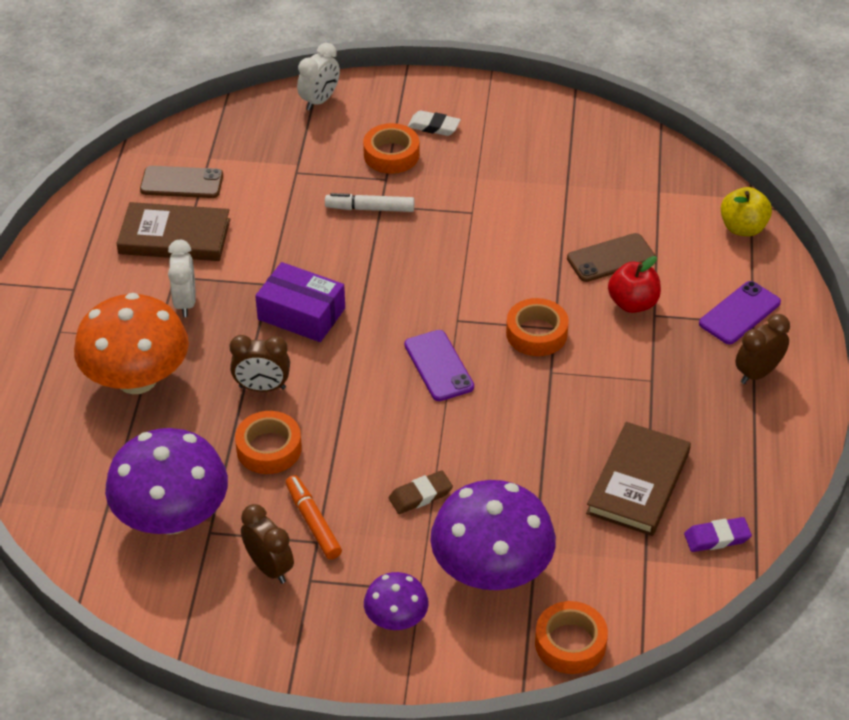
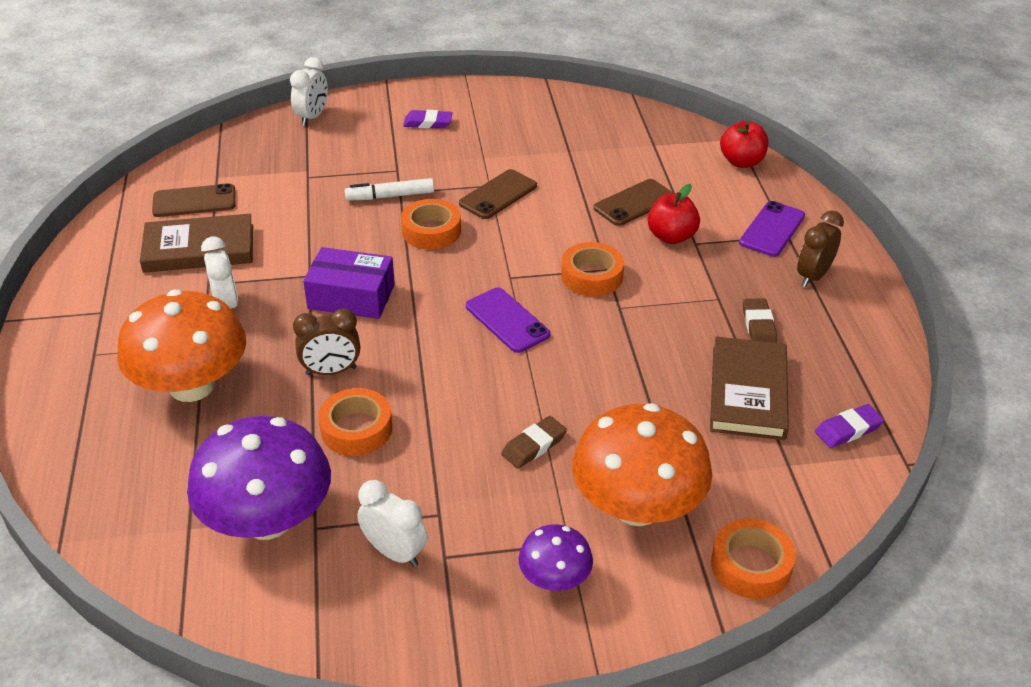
camera: 15 degrees left, 5 degrees down
(269, 567) = (394, 552): brown clock -> white clock
(313, 522) = (428, 495): orange marker -> none
(391, 155) = (395, 150): orange tape -> orange tape (431, 231)
(434, 126) = (428, 123): white eraser -> purple eraser
(477, 225) = (498, 195): none -> brown phone
(491, 570) = (637, 506): purple mushroom -> orange mushroom
(678, 416) = (758, 325): none -> brown eraser
(743, 228) = (741, 162): yellow apple -> red apple

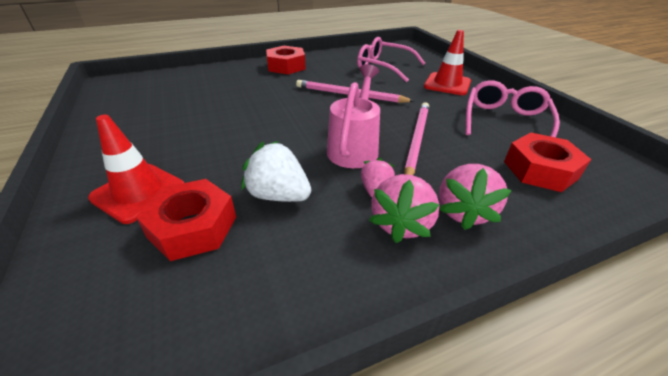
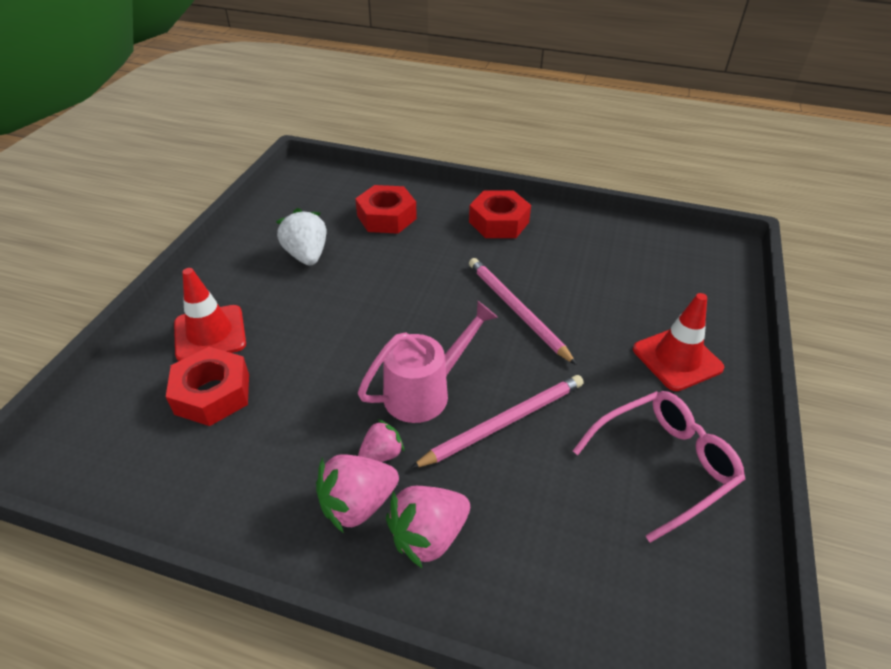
camera: 40 degrees right, 5 degrees up
(278, 195) = (298, 404): white strawberry -> white strawberry (306, 255)
(384, 67) = (627, 281): pink glasses -> none
(540, 170) = (591, 556): red nut -> red nut (386, 217)

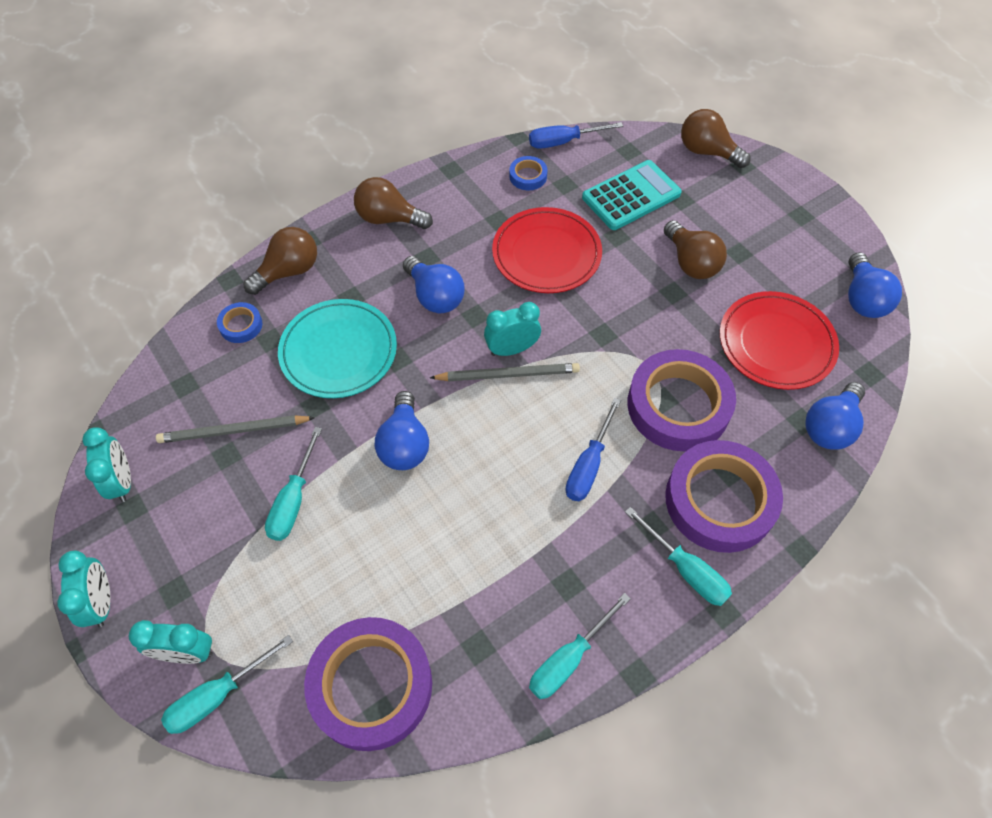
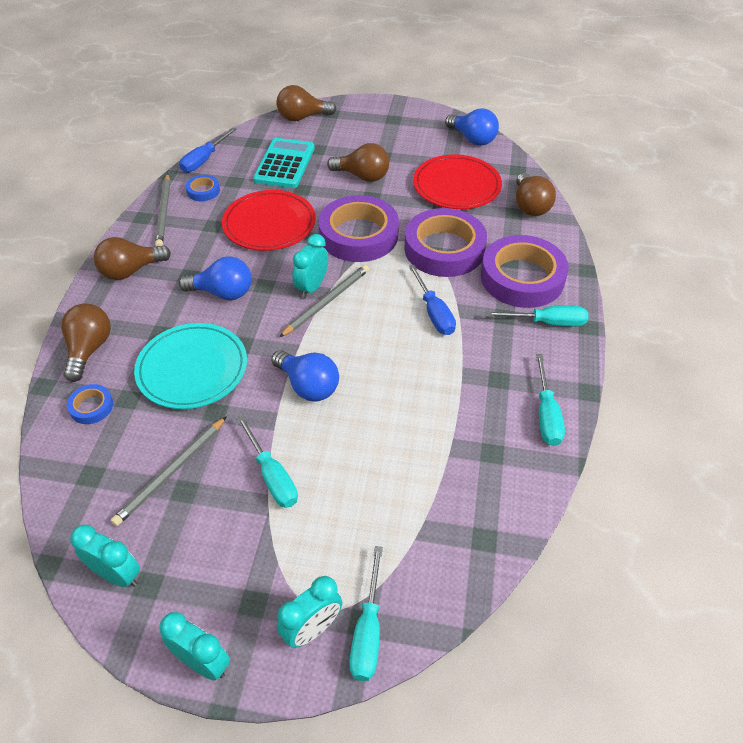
camera: 45 degrees left, 10 degrees down
(371, 685) = (458, 530): purple tape -> purple tape (358, 235)
(473, 176) = (164, 212): none -> grey pencil
(830, 427) = (530, 206): blue light bulb -> brown light bulb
:::
Copy the material exactly. Do not include the pictures.

**Answer**:
camera: 15 degrees left, 5 degrees down
(269, 567) = (394, 552): brown clock -> white clock
(313, 522) = (428, 495): orange marker -> none
(391, 155) = (395, 150): orange tape -> orange tape (431, 231)
(434, 126) = (428, 123): white eraser -> purple eraser
(477, 225) = (498, 195): none -> brown phone
(491, 570) = (637, 506): purple mushroom -> orange mushroom
(678, 416) = (758, 325): none -> brown eraser
(743, 228) = (741, 162): yellow apple -> red apple

camera: 40 degrees right, 5 degrees up
(278, 195) = (298, 404): white strawberry -> white strawberry (306, 255)
(384, 67) = (627, 281): pink glasses -> none
(540, 170) = (591, 556): red nut -> red nut (386, 217)

camera: 45 degrees left, 10 degrees down
(371, 685) = (458, 530): purple tape -> purple tape (358, 235)
(473, 176) = (164, 212): none -> grey pencil
(830, 427) = (530, 206): blue light bulb -> brown light bulb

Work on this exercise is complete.